**YOUR GOAL:**
One number is the expected answer: the count of lines in the material below containing the word "image".

**RECORDS FOR THIS TASK:**
◆ ◆ ◆ ◆ ◆

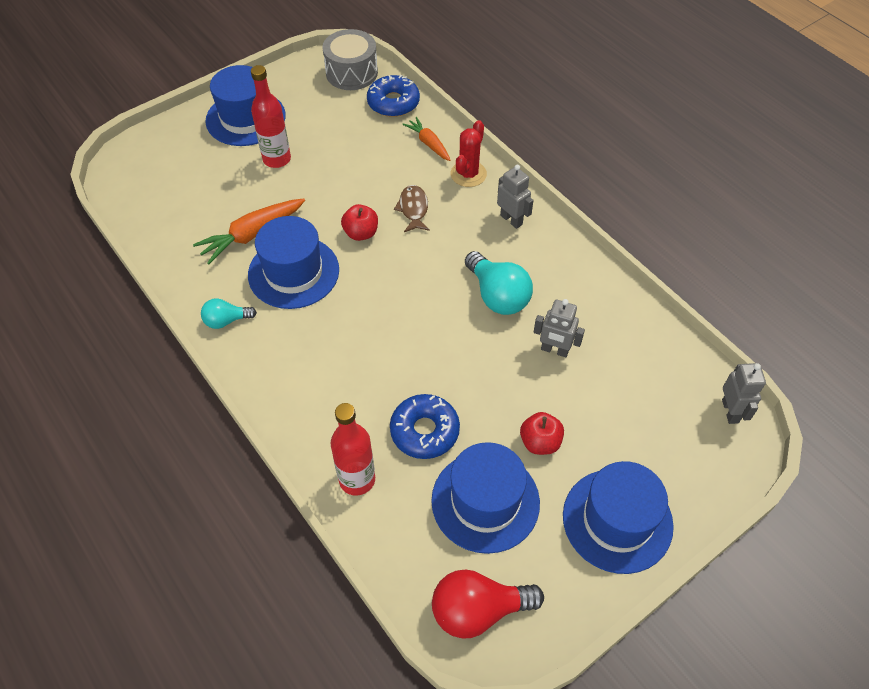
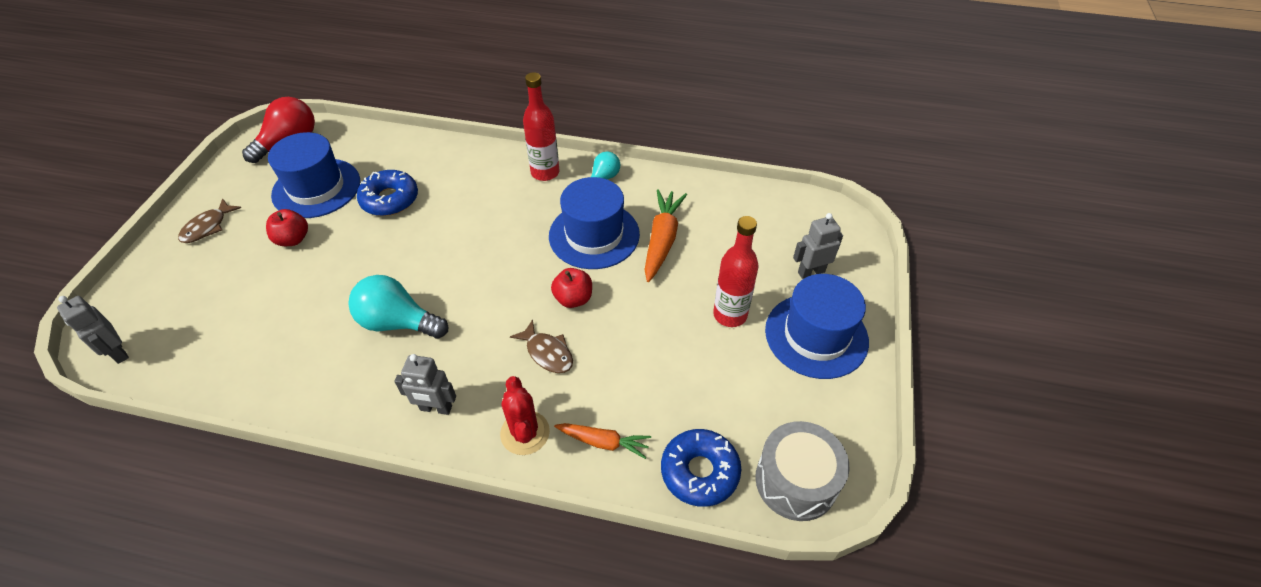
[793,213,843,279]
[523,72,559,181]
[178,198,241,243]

◆ ◆ ◆ ◆ ◆

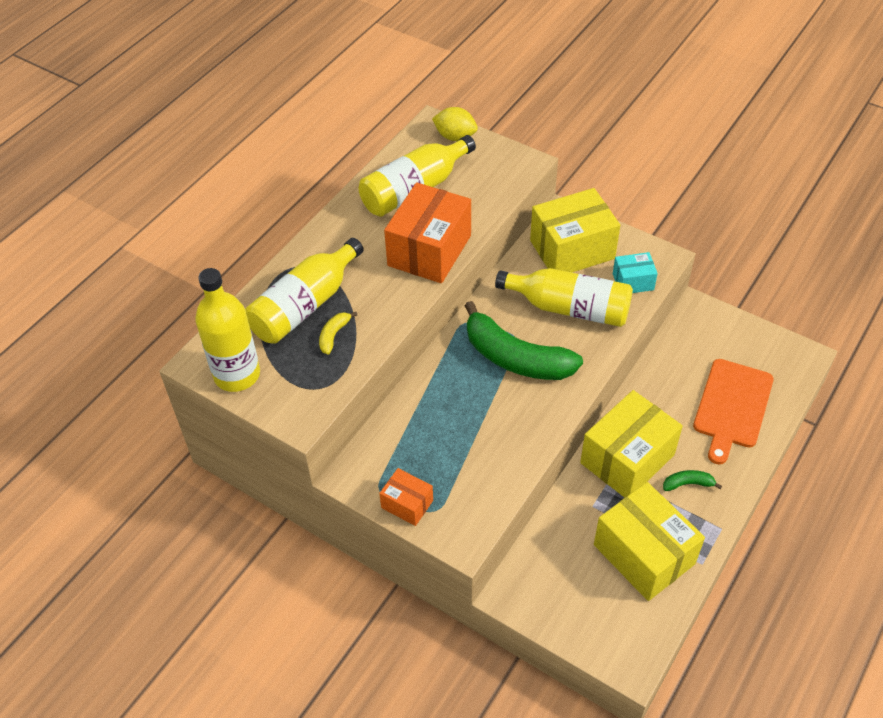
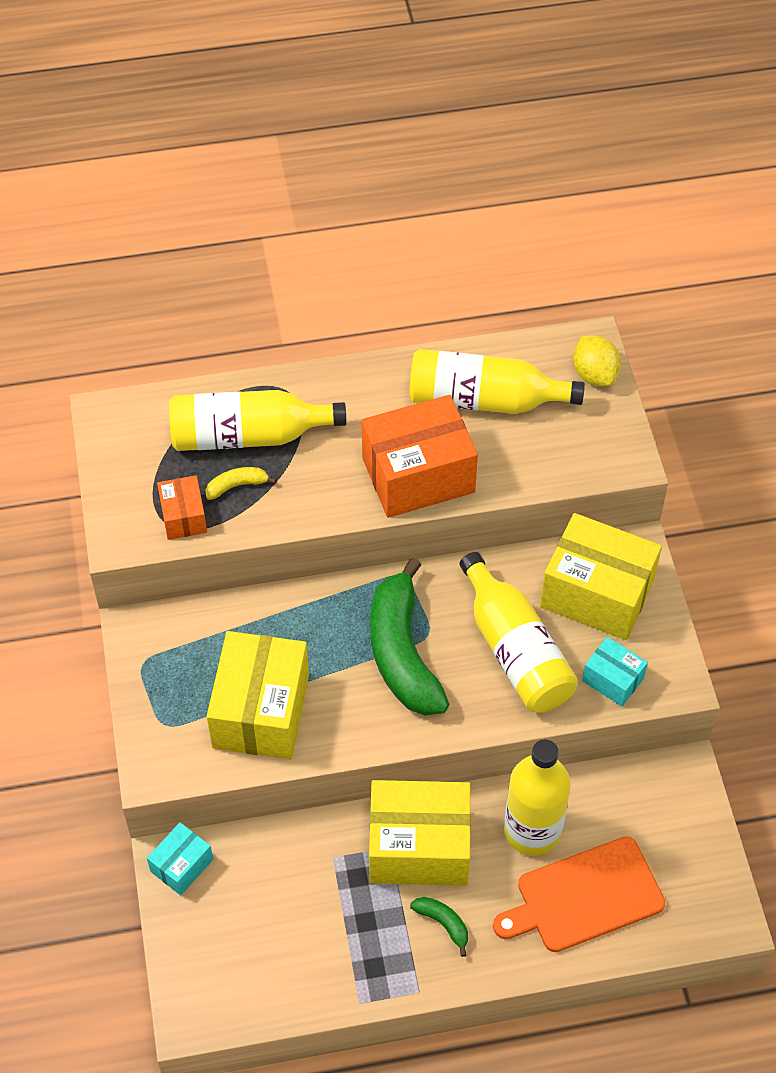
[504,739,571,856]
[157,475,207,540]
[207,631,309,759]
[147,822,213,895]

◆ ◆ ◆ ◆ ◆

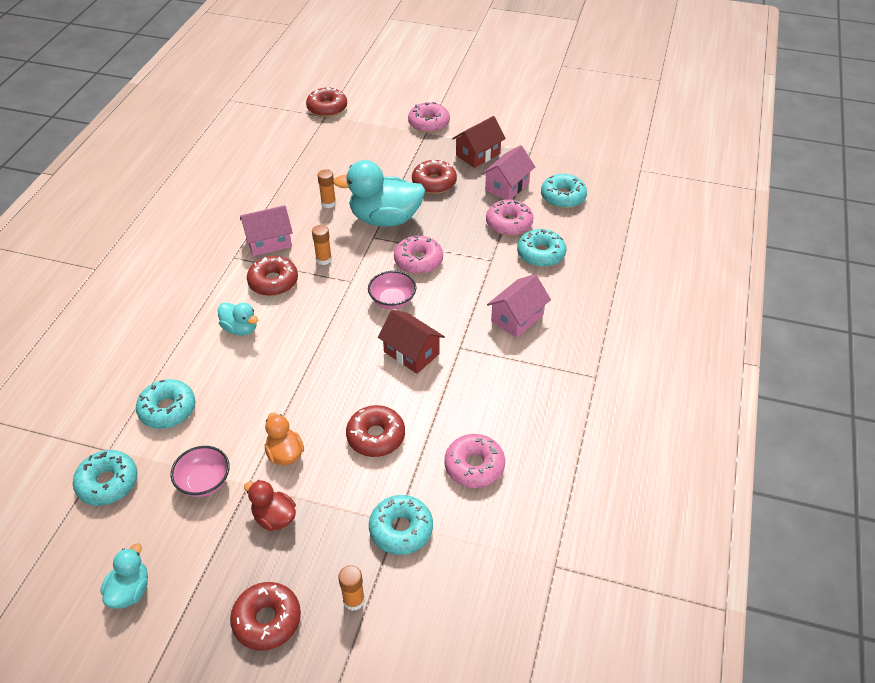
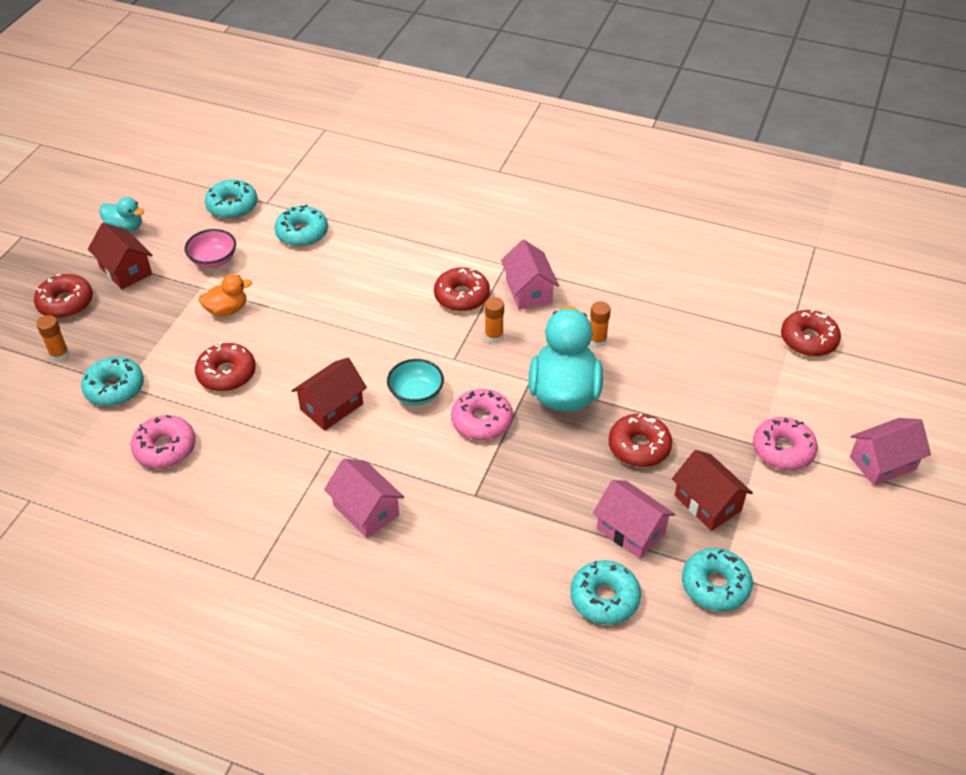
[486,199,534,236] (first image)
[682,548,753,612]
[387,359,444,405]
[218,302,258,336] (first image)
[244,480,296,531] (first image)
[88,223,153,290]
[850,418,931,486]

◆ ◆ ◆ ◆ ◆

**TASK OUTPUT:**
3